→ **Prompt**
Below are entries; copy exactly the lines from the one with "R106: 4.7k (IC101/PC5, VA) -> 4.7k (GND, VA)" through the one with "IC2: OR CD4071", both included, and leave out the rest.

→ **Information given**
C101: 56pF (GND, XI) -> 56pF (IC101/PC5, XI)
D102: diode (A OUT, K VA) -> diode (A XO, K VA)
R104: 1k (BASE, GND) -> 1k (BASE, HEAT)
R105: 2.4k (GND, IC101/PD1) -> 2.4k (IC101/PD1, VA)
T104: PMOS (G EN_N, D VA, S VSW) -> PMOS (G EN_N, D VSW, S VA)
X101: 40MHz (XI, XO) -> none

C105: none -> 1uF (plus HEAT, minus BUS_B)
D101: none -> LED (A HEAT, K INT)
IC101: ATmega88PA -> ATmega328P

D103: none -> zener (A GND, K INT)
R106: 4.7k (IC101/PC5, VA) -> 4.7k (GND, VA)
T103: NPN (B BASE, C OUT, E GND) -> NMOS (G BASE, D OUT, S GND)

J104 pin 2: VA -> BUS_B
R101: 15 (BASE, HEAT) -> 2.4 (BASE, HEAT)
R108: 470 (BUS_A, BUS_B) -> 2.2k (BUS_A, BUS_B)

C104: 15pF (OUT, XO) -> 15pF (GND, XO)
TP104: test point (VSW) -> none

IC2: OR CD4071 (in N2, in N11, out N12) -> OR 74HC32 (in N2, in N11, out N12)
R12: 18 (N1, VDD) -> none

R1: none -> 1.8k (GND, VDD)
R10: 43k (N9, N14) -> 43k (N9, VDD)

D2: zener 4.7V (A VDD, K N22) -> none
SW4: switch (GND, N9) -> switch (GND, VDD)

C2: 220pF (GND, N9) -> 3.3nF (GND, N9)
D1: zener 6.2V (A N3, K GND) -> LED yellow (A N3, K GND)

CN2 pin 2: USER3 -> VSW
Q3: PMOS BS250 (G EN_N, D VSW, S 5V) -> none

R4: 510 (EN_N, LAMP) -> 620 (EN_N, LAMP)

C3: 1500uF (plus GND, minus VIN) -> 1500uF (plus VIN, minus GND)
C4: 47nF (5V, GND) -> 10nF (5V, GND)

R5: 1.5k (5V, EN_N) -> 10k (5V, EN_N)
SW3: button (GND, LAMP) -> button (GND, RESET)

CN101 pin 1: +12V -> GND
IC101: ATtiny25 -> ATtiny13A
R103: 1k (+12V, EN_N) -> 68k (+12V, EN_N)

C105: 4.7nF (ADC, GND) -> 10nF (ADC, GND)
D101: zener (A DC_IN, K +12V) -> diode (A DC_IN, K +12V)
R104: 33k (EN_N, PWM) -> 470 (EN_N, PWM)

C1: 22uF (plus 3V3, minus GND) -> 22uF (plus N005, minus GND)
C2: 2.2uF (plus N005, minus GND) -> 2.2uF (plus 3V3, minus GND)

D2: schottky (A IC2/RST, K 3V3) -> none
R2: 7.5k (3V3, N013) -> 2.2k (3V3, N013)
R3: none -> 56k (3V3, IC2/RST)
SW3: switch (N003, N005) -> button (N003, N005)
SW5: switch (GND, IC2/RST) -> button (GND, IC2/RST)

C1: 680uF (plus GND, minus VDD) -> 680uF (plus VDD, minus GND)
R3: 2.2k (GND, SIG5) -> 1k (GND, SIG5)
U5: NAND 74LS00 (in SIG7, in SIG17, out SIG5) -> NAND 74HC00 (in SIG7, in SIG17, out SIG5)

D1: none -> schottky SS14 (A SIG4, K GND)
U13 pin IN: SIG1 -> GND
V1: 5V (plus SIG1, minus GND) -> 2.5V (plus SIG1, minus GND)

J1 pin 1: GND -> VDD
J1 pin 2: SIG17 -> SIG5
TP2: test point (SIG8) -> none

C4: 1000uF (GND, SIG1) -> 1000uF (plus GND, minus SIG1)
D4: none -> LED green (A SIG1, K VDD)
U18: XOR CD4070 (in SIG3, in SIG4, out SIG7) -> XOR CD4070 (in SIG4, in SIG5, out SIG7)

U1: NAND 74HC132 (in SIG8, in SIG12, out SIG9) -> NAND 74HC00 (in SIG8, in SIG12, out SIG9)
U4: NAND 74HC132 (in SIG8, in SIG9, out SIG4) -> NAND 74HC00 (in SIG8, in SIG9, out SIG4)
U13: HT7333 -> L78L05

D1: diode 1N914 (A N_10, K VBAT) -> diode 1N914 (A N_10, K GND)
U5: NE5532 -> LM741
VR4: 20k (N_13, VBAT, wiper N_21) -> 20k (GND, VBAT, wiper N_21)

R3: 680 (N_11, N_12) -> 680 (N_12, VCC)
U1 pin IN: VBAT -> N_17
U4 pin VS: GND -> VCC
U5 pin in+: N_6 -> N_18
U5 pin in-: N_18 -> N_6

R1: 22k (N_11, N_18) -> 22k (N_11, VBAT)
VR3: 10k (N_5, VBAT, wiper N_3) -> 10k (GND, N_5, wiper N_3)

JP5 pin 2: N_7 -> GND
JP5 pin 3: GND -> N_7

→ **Exercise answer**
R106: 4.7k (IC101/PC5, VA) -> 4.7k (GND, VA)
T103: NPN (B BASE, C OUT, E GND) -> NMOS (G BASE, D OUT, S GND)

J104 pin 2: VA -> BUS_B
R101: 15 (BASE, HEAT) -> 2.4 (BASE, HEAT)
R108: 470 (BUS_A, BUS_B) -> 2.2k (BUS_A, BUS_B)

C104: 15pF (OUT, XO) -> 15pF (GND, XO)
TP104: test point (VSW) -> none

IC2: OR CD4071 (in N2, in N11, out N12) -> OR 74HC32 (in N2, in N11, out N12)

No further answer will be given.